WHAT YOU NEED TO DO: In your copy, repeat the records exactly and leave out the pictures.

EXCERPTED DATA:
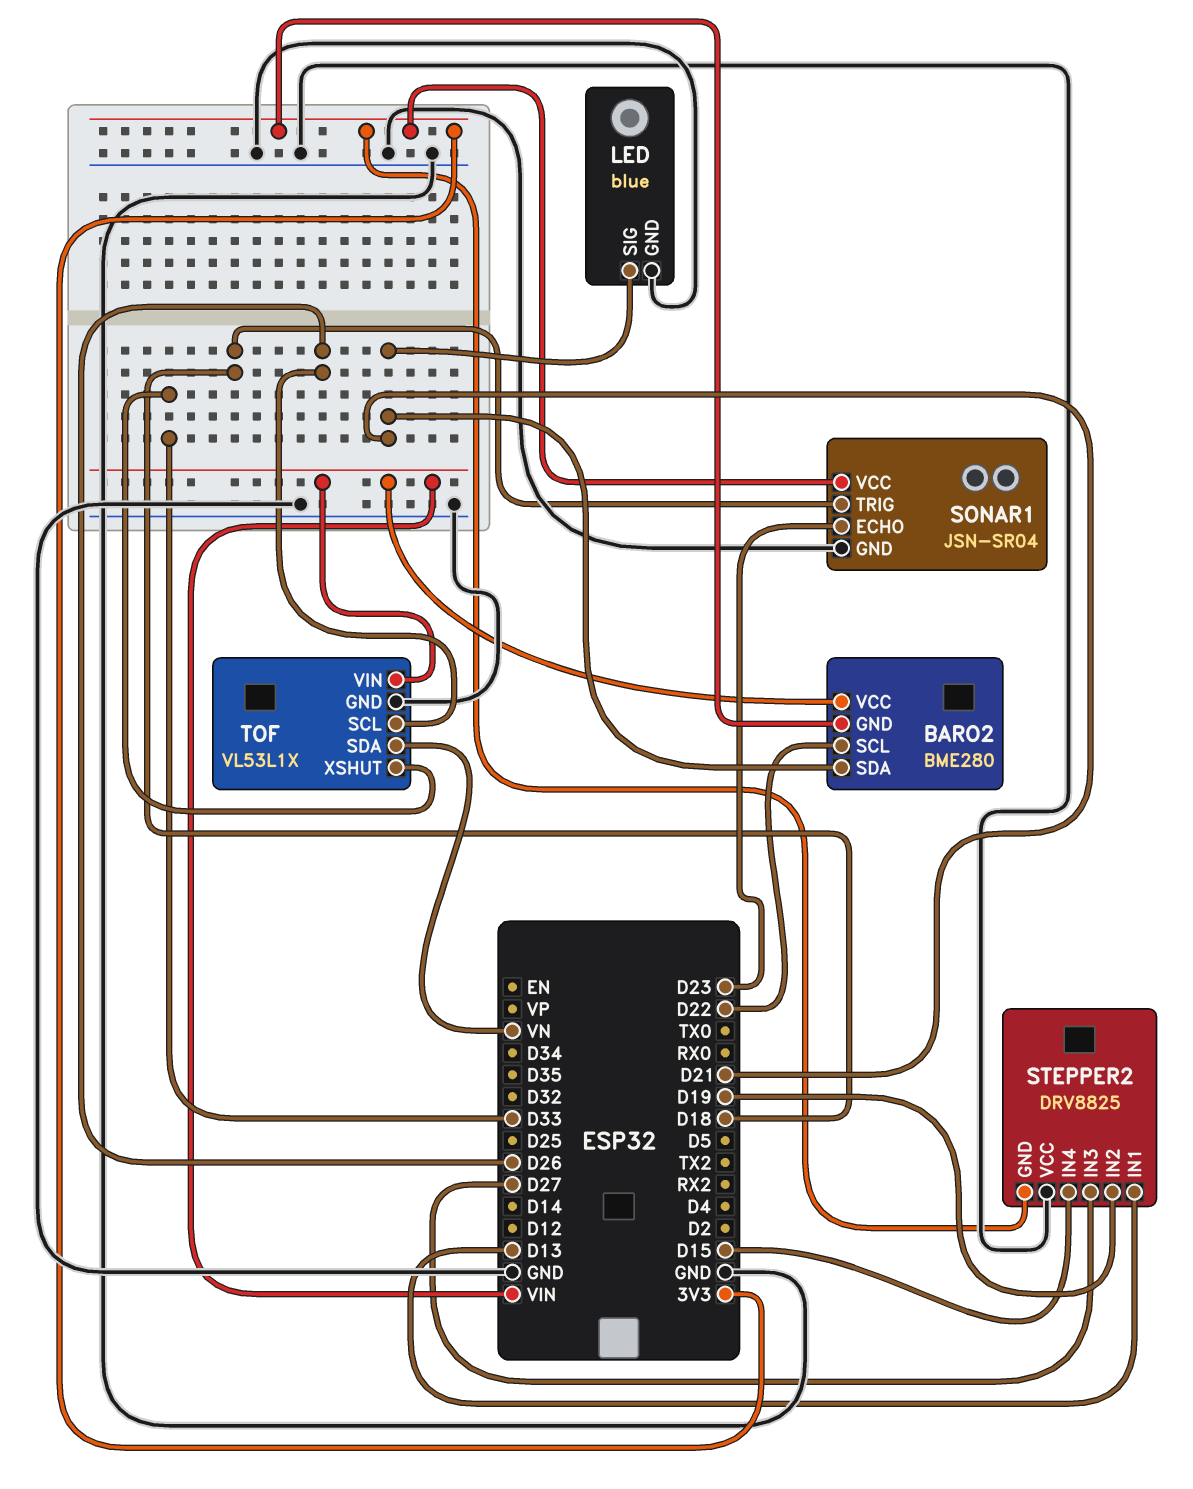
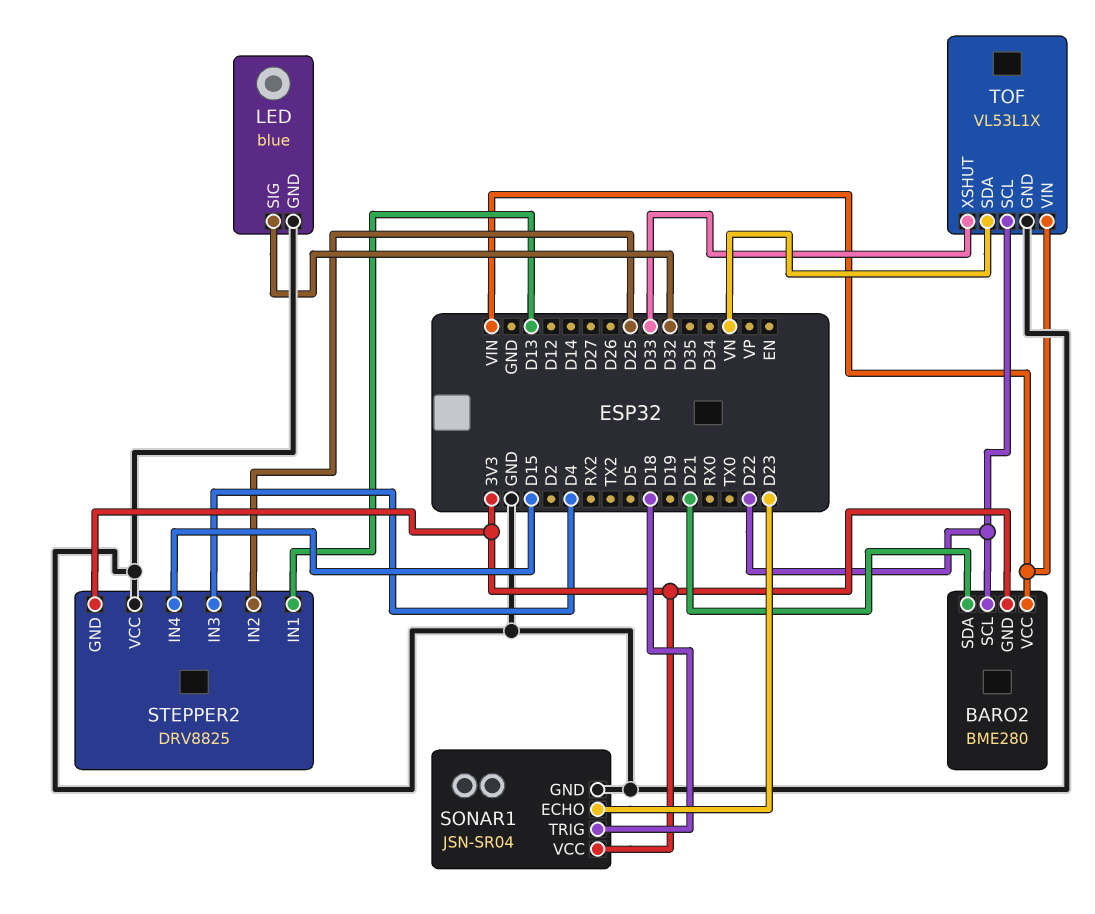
LED pin SIG: D21 -> D32
STEPPER2 pin IN2: D19 -> D25
STEPPER2 pin IN3: D27 -> D4
TOF pin SCL: D26 -> D22

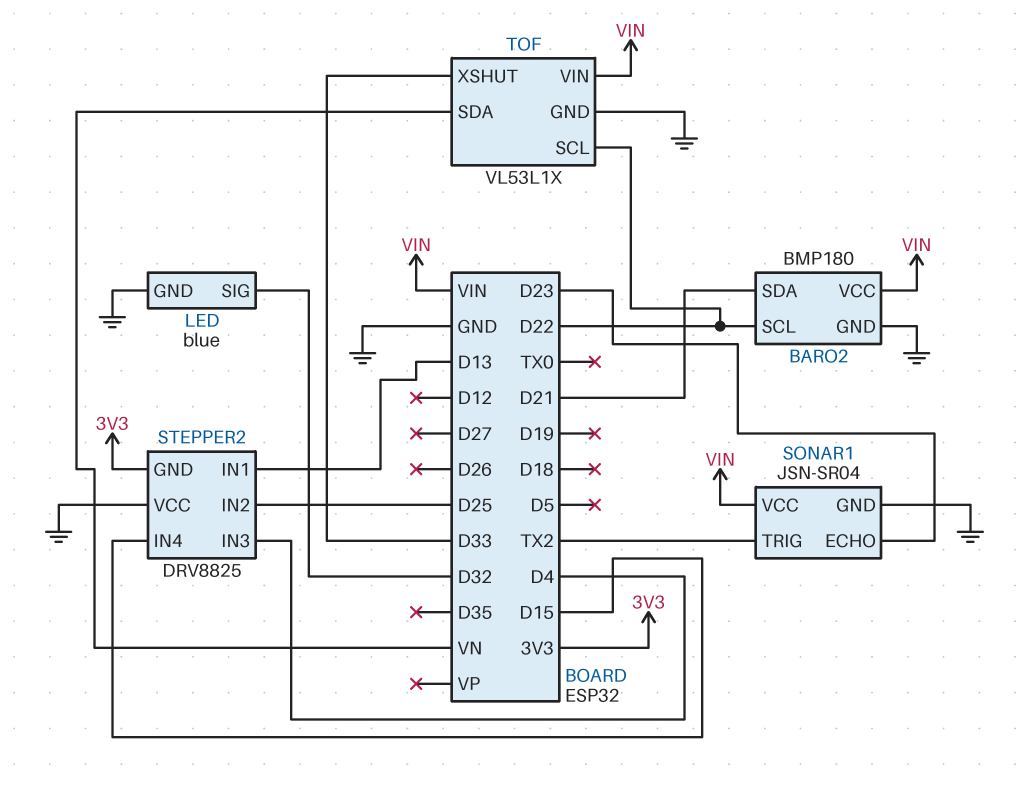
BARO2: BME280 -> BMP180
BARO2 pin GND: 3V3 -> GND
SONAR1 pin TRIG: D18 -> TX2
SONAR1 pin VCC: 3V3 -> VIN

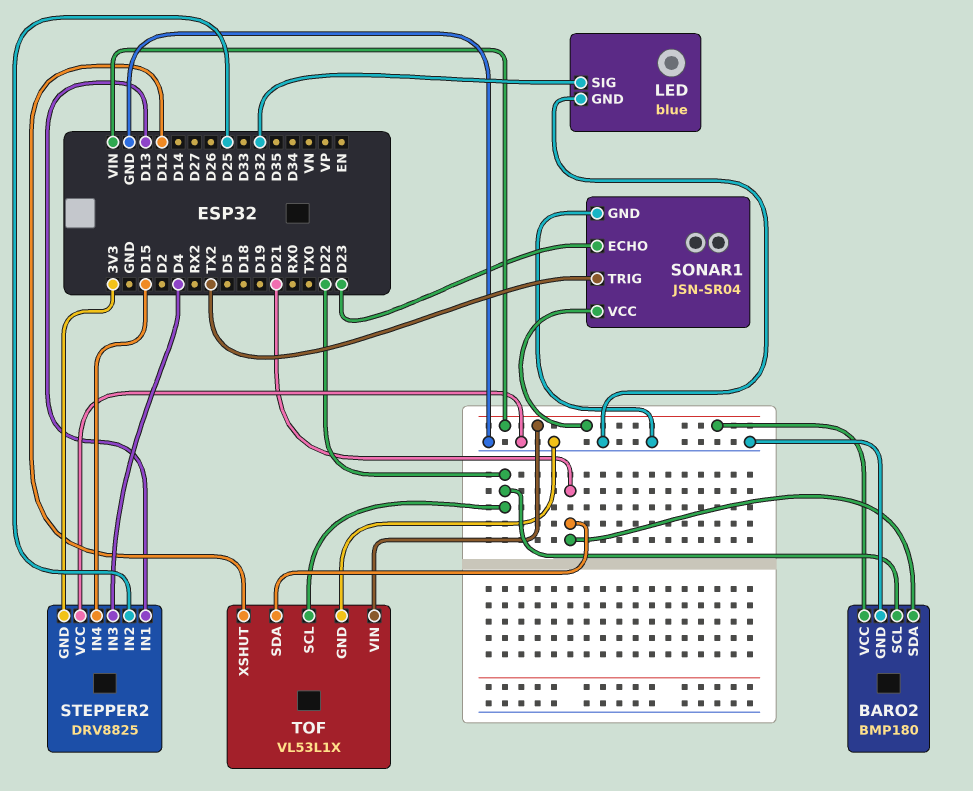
TOF pin SDA: VN -> D21
TOF pin XSHUT: D33 -> D12

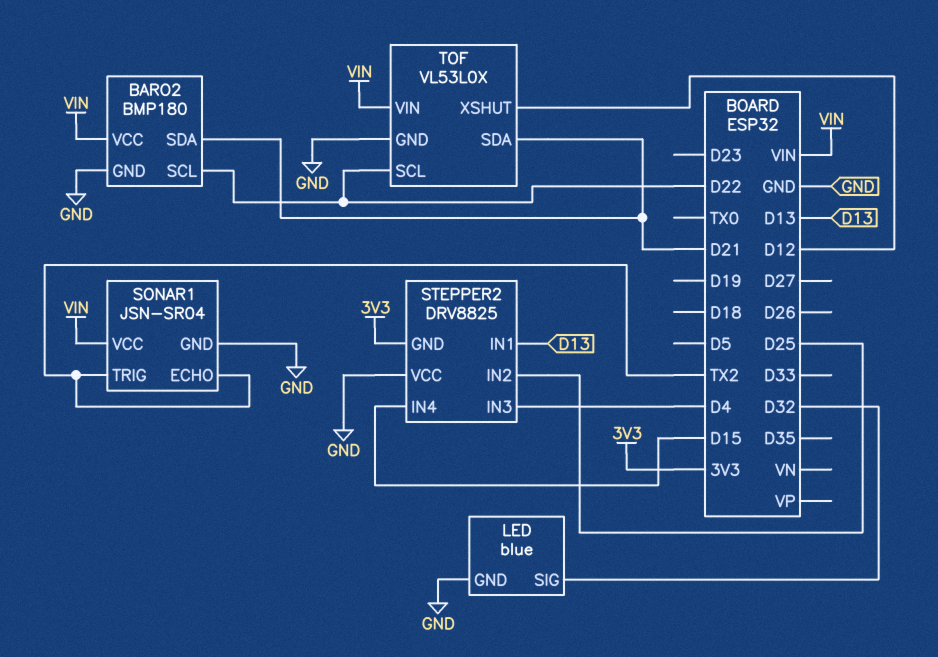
SONAR1 pin ECHO: D23 -> TX2
TOF: VL53L1X -> VL53L0X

EXERCISE SOLUTION:
LED pin SIG: D21 -> D32
STEPPER2 pin IN2: D19 -> D25
STEPPER2 pin IN3: D27 -> D4
TOF pin SCL: D26 -> D22

BARO2: BME280 -> BMP180
BARO2 pin GND: 3V3 -> GND
SONAR1 pin TRIG: D18 -> TX2
SONAR1 pin VCC: 3V3 -> VIN

TOF pin SDA: VN -> D21
TOF pin XSHUT: D33 -> D12

SONAR1 pin ECHO: D23 -> TX2
TOF: VL53L1X -> VL53L0X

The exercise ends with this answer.